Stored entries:
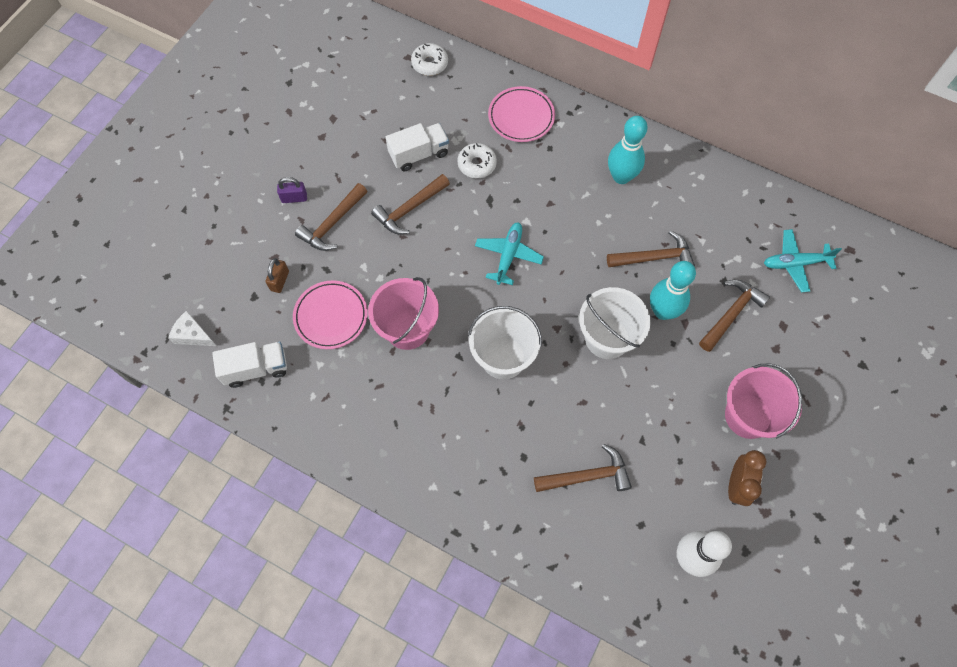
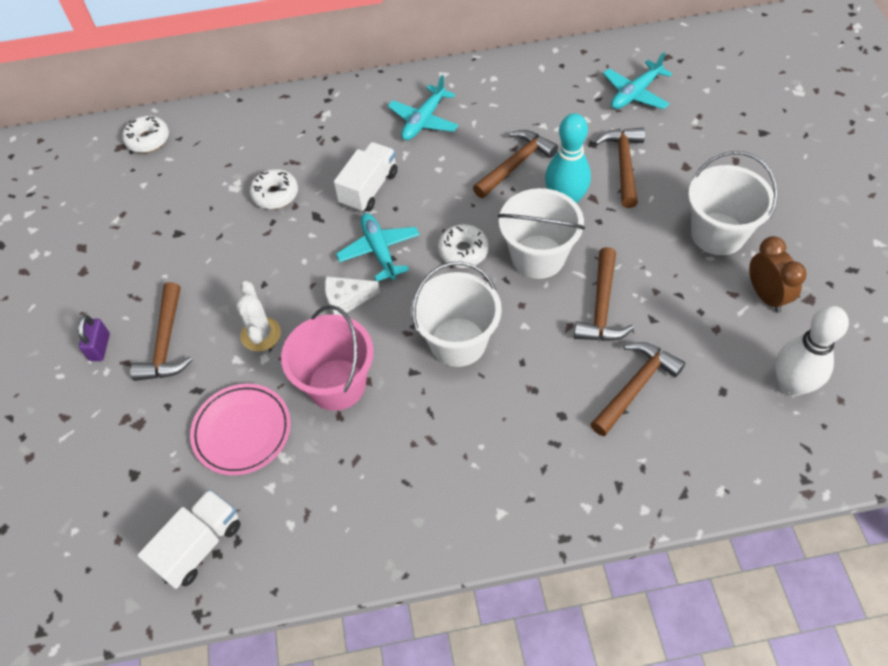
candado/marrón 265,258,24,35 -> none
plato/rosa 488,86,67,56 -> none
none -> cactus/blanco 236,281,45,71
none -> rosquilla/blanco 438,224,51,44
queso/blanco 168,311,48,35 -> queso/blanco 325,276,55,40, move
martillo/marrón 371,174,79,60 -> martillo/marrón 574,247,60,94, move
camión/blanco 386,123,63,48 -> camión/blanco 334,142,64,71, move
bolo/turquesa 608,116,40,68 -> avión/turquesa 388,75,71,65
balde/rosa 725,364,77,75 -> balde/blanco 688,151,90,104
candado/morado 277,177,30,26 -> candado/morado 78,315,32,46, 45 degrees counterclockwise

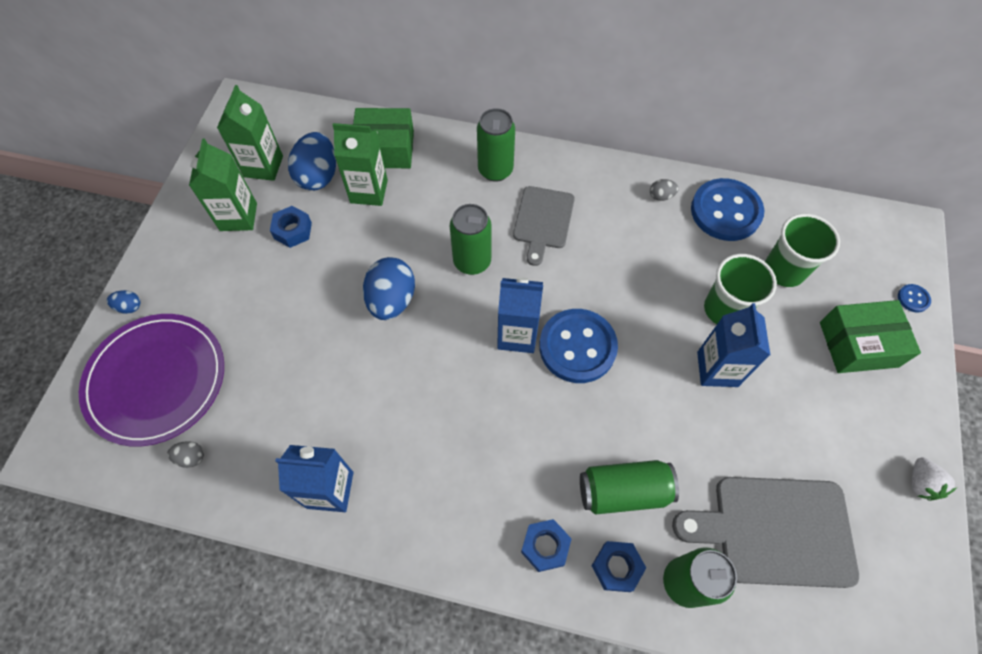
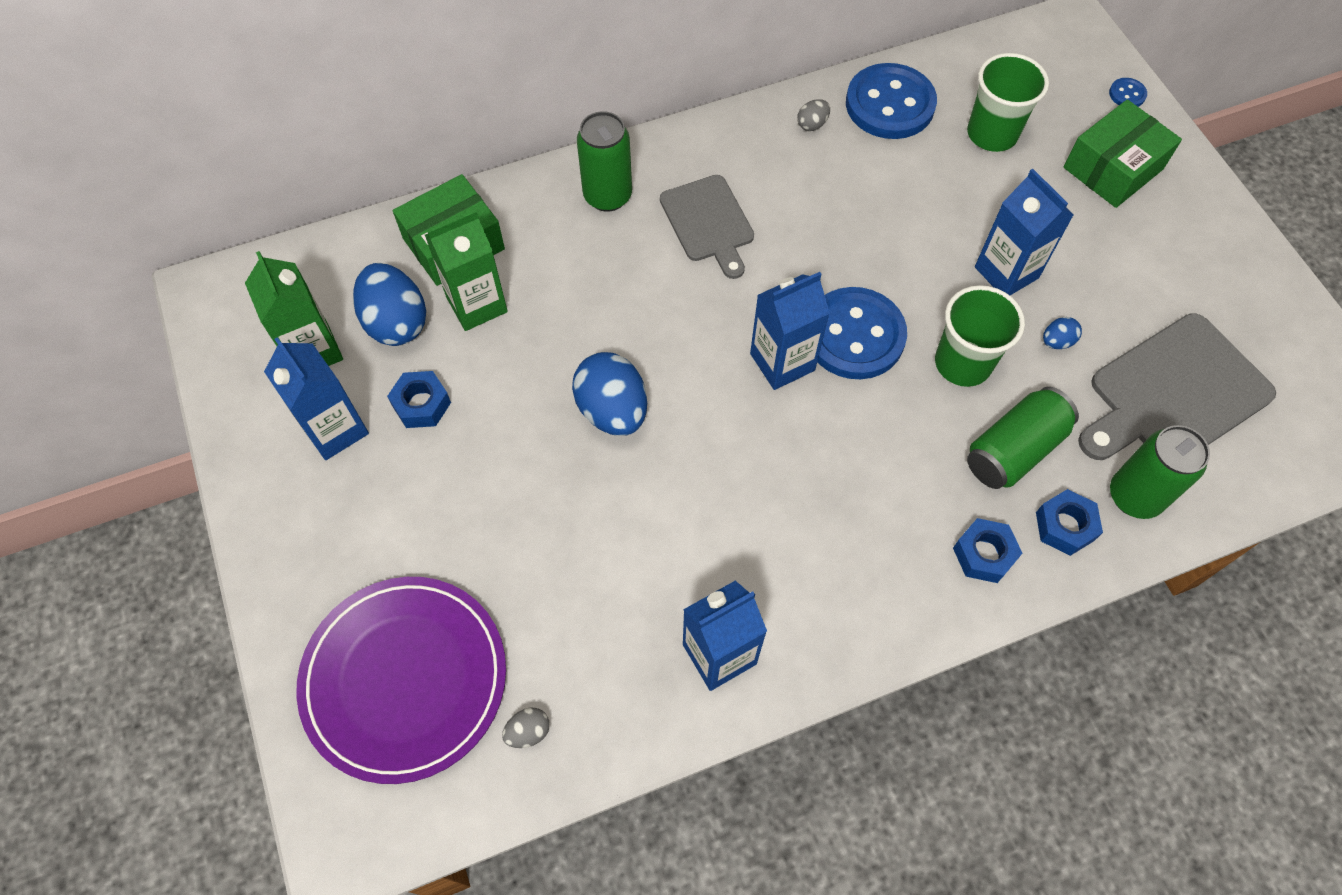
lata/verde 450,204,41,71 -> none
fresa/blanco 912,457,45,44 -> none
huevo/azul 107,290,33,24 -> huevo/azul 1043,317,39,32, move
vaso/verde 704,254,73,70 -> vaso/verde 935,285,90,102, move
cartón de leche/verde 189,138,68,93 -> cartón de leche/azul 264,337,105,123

Work instruction: Write out every line of the entries that holds the word "rosa".

Answer to this exercise:
plato/rosa 488,86,67,56 -> none
balde/rosa 725,364,77,75 -> balde/blanco 688,151,90,104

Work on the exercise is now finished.